For the data below, report how many lines contain the string "plus" and write nothing more.

Data supplied below:

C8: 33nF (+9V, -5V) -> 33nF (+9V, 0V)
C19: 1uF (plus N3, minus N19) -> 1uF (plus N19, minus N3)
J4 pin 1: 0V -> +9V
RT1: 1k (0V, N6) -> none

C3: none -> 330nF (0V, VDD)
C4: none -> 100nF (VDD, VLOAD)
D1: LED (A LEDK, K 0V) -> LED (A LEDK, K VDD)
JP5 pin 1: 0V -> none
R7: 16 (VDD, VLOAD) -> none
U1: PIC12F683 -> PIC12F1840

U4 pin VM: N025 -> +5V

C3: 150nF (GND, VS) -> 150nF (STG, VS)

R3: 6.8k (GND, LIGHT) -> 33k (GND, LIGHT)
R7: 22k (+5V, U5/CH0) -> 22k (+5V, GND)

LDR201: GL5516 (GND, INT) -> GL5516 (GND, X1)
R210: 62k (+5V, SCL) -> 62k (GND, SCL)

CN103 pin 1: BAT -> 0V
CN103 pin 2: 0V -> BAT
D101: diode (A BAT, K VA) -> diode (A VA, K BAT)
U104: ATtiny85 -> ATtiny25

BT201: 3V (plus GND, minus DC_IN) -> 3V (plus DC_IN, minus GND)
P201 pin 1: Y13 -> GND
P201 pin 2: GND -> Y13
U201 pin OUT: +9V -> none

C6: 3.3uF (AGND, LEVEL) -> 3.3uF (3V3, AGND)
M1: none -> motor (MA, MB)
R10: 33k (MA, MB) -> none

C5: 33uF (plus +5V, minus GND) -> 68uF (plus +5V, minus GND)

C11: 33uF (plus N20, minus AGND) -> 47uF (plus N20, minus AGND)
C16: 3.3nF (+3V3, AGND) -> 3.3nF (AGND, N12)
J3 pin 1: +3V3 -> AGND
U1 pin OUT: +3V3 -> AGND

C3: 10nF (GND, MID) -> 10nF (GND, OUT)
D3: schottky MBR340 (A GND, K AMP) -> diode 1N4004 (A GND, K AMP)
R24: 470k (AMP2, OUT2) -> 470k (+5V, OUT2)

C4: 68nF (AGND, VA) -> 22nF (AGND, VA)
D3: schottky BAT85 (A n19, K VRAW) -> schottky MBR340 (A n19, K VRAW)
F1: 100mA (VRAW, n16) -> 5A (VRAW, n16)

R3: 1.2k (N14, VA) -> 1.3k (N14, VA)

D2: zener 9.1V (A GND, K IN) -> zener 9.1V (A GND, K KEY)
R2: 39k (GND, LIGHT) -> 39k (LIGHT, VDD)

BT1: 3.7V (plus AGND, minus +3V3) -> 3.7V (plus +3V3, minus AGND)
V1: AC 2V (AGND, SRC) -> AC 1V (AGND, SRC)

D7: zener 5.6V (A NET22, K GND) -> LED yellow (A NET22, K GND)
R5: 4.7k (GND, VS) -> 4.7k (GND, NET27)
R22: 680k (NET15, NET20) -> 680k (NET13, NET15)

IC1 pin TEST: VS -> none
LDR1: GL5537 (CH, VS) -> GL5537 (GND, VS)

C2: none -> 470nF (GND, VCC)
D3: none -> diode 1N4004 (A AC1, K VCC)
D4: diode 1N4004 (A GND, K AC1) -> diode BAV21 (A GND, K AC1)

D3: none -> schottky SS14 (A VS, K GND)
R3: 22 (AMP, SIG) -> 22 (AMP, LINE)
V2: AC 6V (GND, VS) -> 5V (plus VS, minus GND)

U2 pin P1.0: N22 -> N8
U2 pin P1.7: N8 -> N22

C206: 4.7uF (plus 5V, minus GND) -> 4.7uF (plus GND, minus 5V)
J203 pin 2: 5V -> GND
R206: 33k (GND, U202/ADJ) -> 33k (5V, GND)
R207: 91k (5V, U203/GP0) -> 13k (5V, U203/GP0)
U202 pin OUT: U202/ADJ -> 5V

End of Data supplied.

→ Answer area: 7